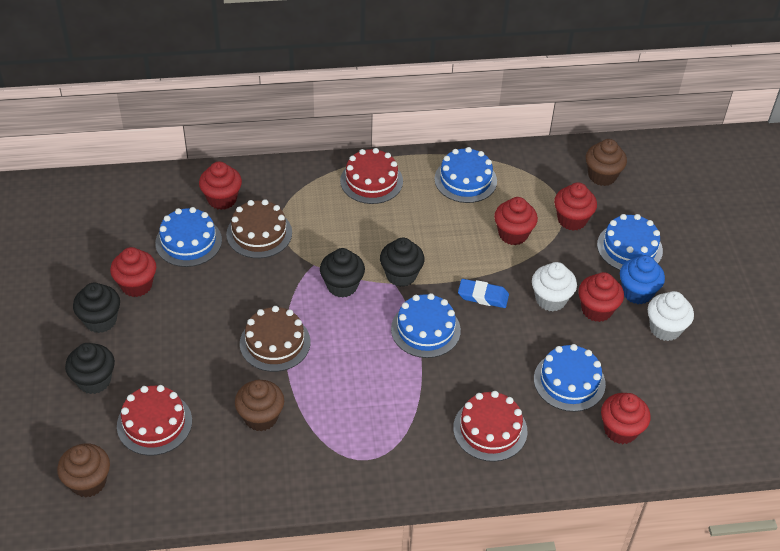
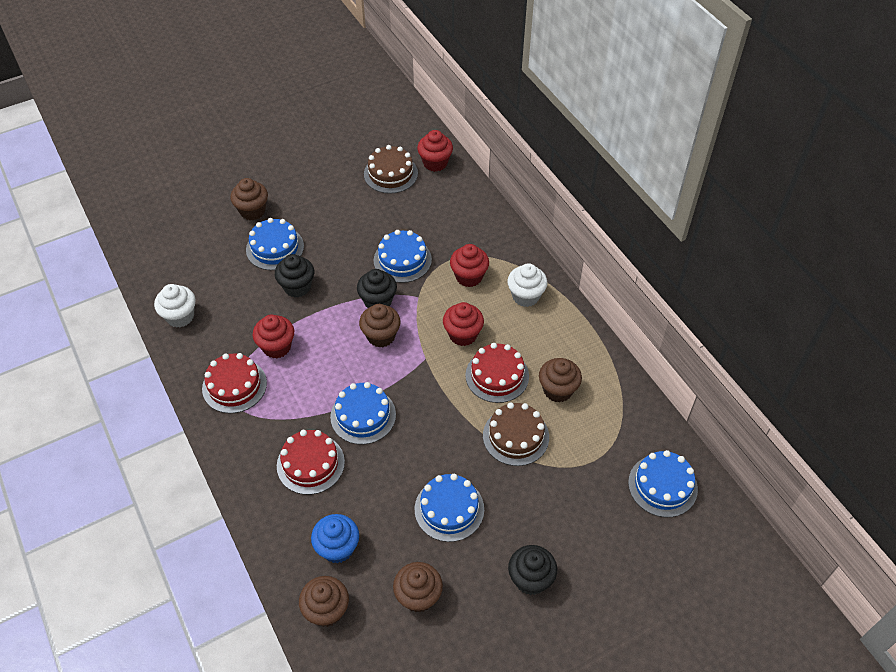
black cupcake: [65,343,115,394] [73,283,120,333] [320,248,365,298] [380,238,425,287] = 4 -> [275,254,314,297] [357,269,397,308] [508,545,557,595] = 3
blue eraser: [458,279,509,308] = 1 -> none = 0
brown cupcake: [57,443,110,498] [235,380,284,431] [586,139,627,186] = 3 -> [230,178,268,220] [299,576,349,627] [359,304,401,348] [393,562,443,613] [539,358,582,403] = 5
red cupcake: [110,247,156,297] [199,162,242,210] [494,197,538,245] [554,183,597,231] [578,272,624,322] [601,393,651,444] = 6 -> [253,314,294,359] [417,130,453,172] [443,302,484,346] [450,244,489,287] = 4

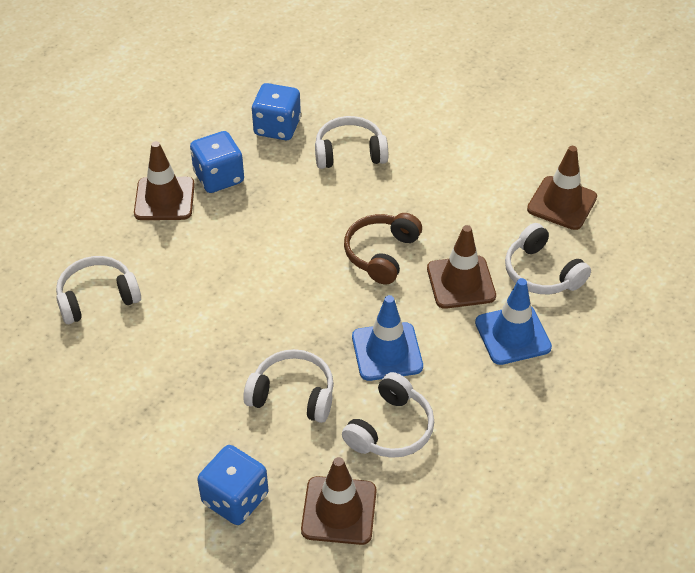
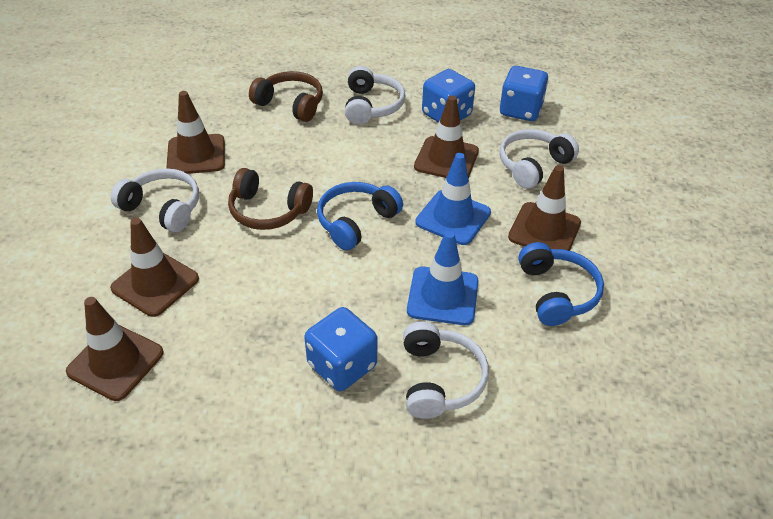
blue headphones: none = 0 -> [317,182,403,250] [518,242,604,326] = 2
brown headphones: [344,213,422,285] = 1 -> [228,168,313,230] [249,71,323,122] = 2
brown traffic cone: [134,141,195,220] [301,457,376,545] [427,225,496,309] [527,146,597,230] = 4 -> [66,297,164,401] [110,218,199,317] [166,91,225,174] [414,95,479,178] [508,165,581,251] = 5
white headphones: [56,256,141,324] [243,349,334,423] [315,116,388,169] [342,372,434,458] [505,223,591,294] = 5 -> [111,168,199,232] [345,66,405,125] [403,322,489,419] [500,129,579,189] = 4

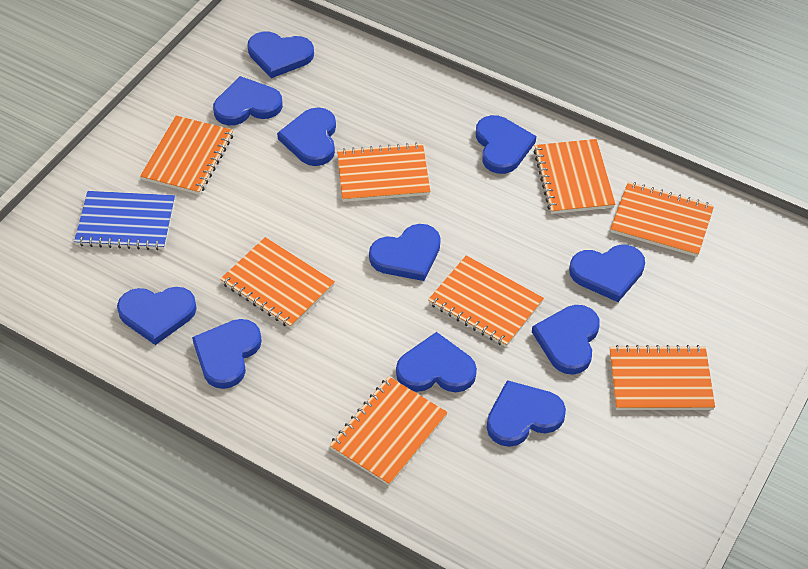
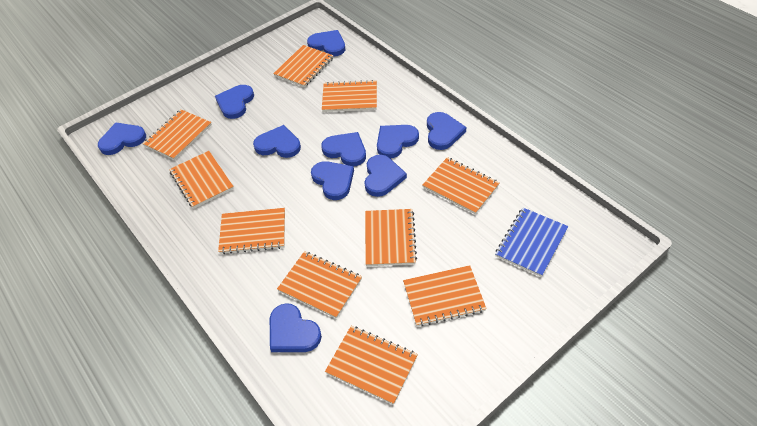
blue heart: [117,287,197,345] [192,319,262,389] [213,76,283,125] [248,31,314,78] [277,107,336,166] [369,224,441,281] [396,332,477,392] [476,115,536,174] [487,380,566,447] [532,305,600,374] [569,245,645,302] = 11 -> [98,123,146,155] [215,85,254,119] [253,125,301,158] [270,303,322,352] [307,30,345,57] [311,161,354,200] [321,132,366,166] [364,155,407,197] [377,125,419,159] [427,112,467,150] = 10
orange notebook: [140,116,233,195] [220,237,335,328] [329,377,448,486] [337,143,430,202] [428,255,544,347] [533,139,615,214] [610,182,714,257] [610,345,715,410] = 8 -> [143,109,212,160] [169,151,234,209] [218,208,285,254] [273,45,334,87] [277,251,362,319] [322,80,377,112] [325,326,418,405] [365,209,417,266] [403,265,487,327] [423,157,500,214] = 10

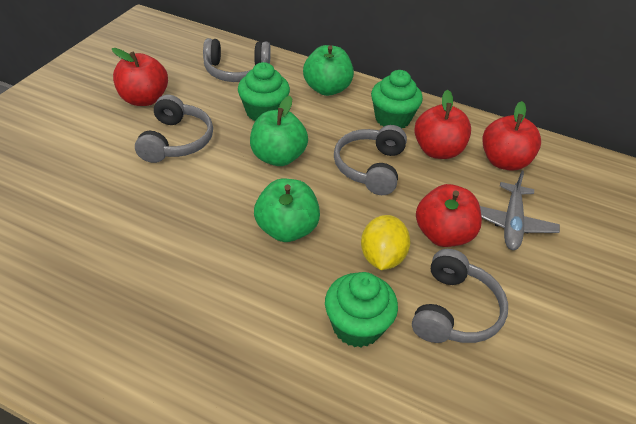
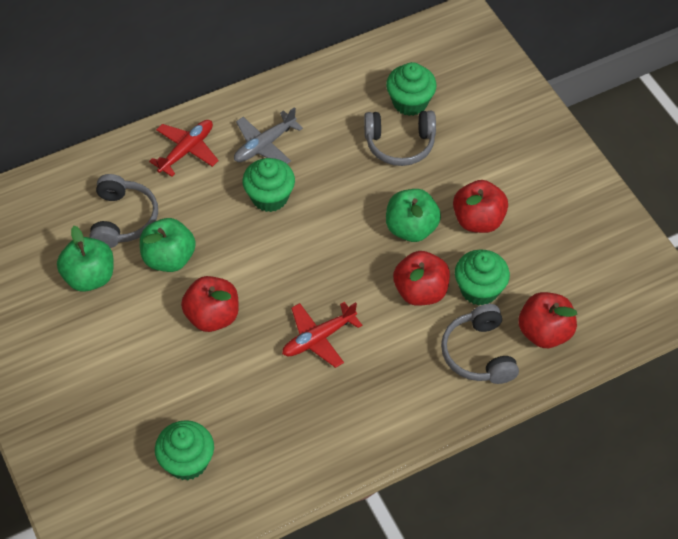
green cupcake: [238,62,290,121] [325,272,398,347] [371,70,423,128] = 3 -> [155,420,214,480] [242,158,295,212] [386,62,437,116] [455,249,510,306] = 4
grey headphones: [135,95,213,163] [203,38,271,82] [334,125,407,195] [412,249,508,343] = 4 -> [89,174,158,248] [364,111,436,166] [441,304,519,384] = 3
red plane: none = 0 -> [149,120,219,177] [282,302,362,368] = 2
yellow lemon: [361,215,410,270] = 1 -> none = 0

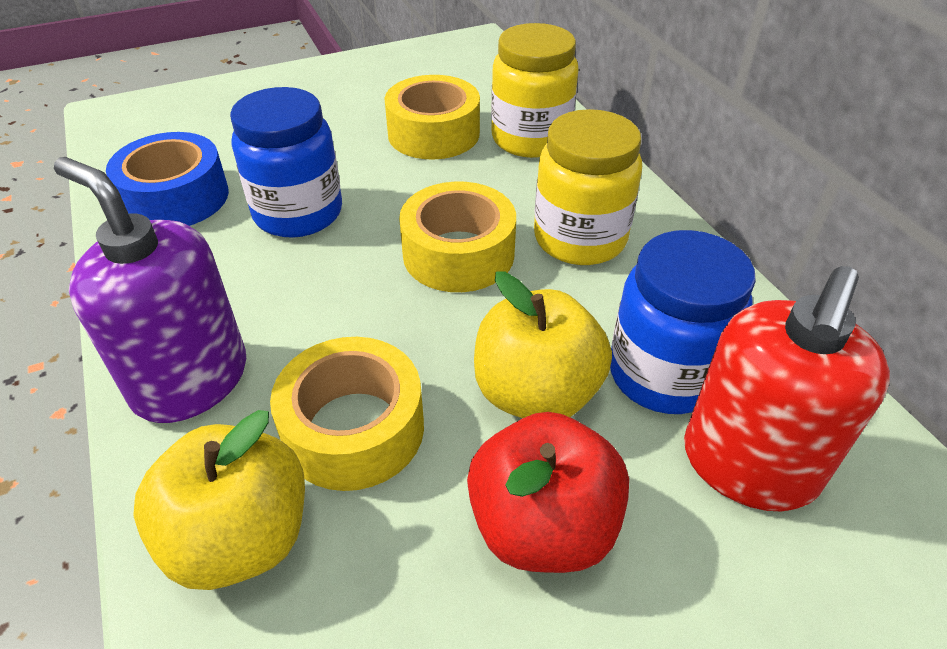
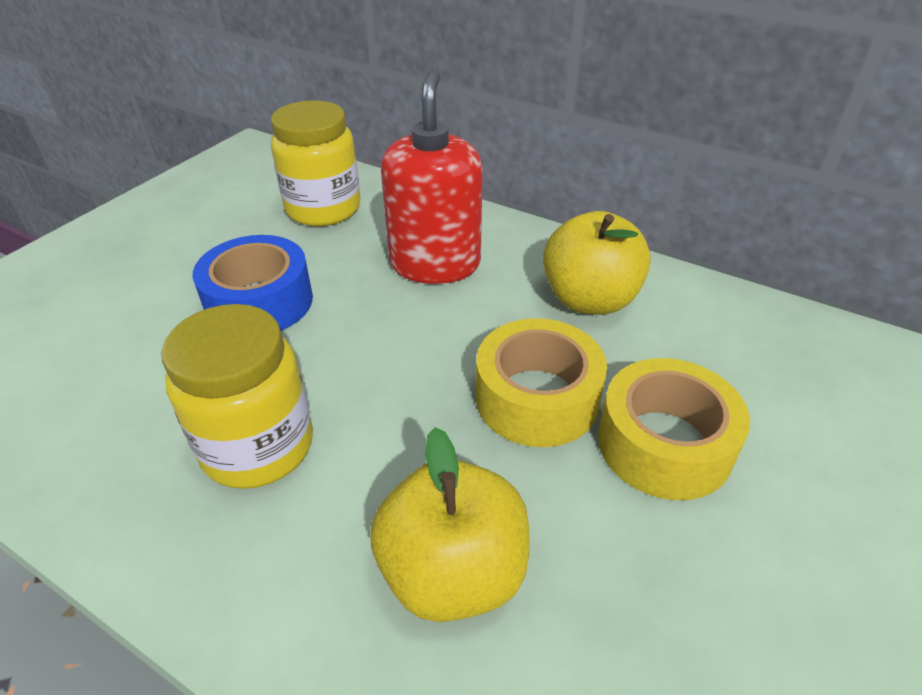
blue jar: [230,87,342,238] [610,230,756,414] = 2 -> none = 0
purple soap dispenser: [54,157,246,423] = 1 -> none = 0
red apple: [467,412,629,573] = 1 -> none = 0
yellow tape: [270,337,424,491] [384,75,480,160] [399,182,516,292] = 3 -> [476,318,607,447] [598,358,750,500] = 2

-=-=-

Exercise details:
For each line in the entries that holds "none", return that line.

Reply:
blue eraser: [458,279,509,308] = 1 -> none = 0
blue headphones: none = 0 -> [317,182,403,250] [518,242,604,326] = 2
red plane: none = 0 -> [149,120,219,177] [282,302,362,368] = 2
yellow lemon: [361,215,410,270] = 1 -> none = 0
blue jar: [230,87,342,238] [610,230,756,414] = 2 -> none = 0
purple soap dispenser: [54,157,246,423] = 1 -> none = 0
red apple: [467,412,629,573] = 1 -> none = 0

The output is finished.